> [Exercise requirements] From the first line to the last, repeat the data exactly but leave out the pictures.

> [Entries provided]
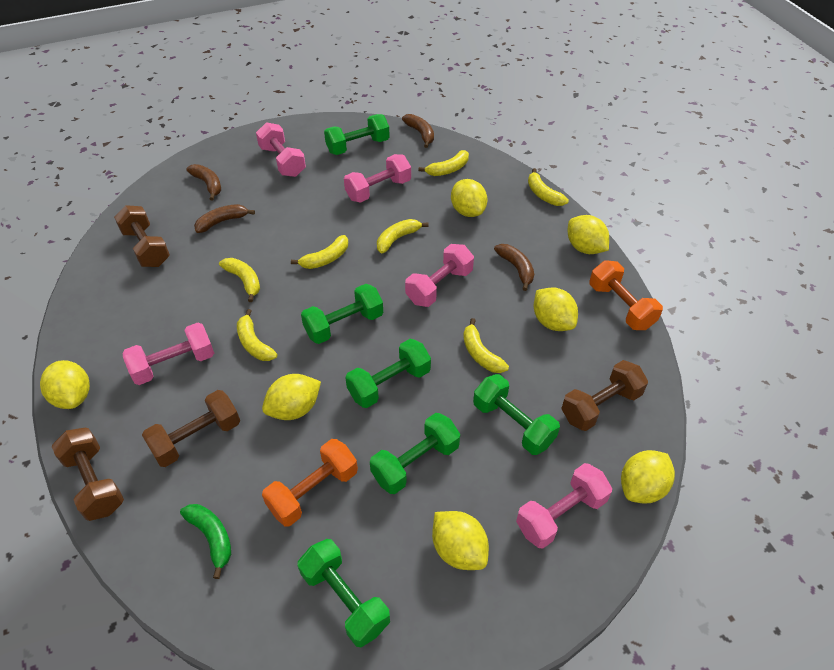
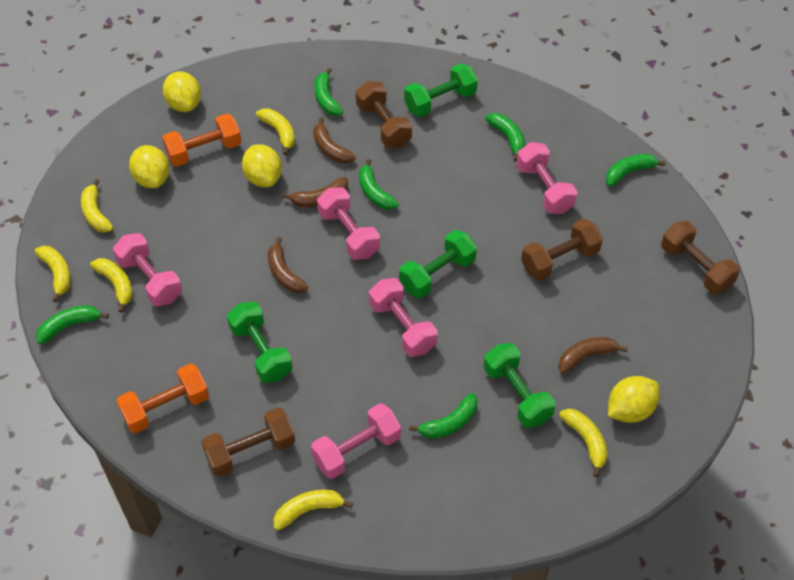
green banana: 1 -> 6
green dumbbell: 6 -> 4
yellow banana: 7 -> 6
yellow lemon: 7 -> 4

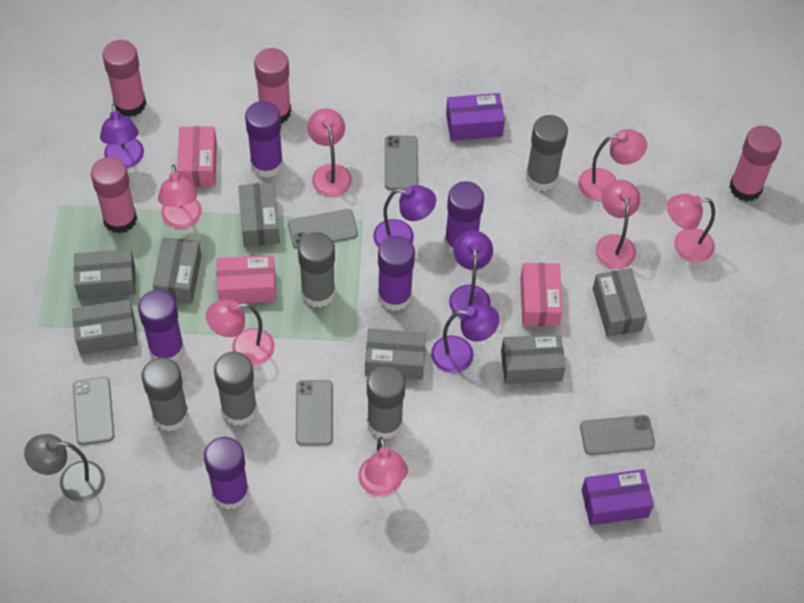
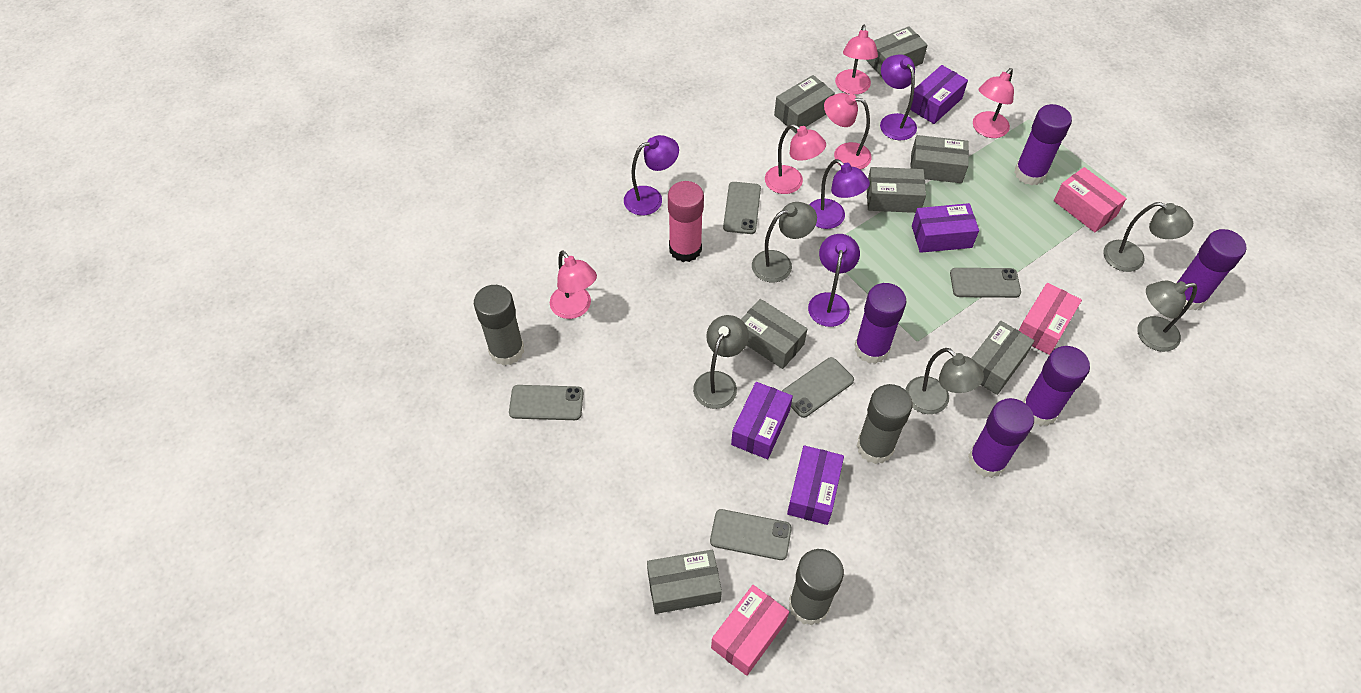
grey glue stick: 5 -> 3
grey lamp: 1 -> 5
pink glue stick: 4 -> 1
pink lamp: 7 -> 5
purple box: 2 -> 4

> [Written answer]
green banana: 1 -> 6
green dumbbell: 6 -> 4
yellow banana: 7 -> 6
yellow lemon: 7 -> 4

grey glue stick: 5 -> 3
grey lamp: 1 -> 5
pink glue stick: 4 -> 1
pink lamp: 7 -> 5
purple box: 2 -> 4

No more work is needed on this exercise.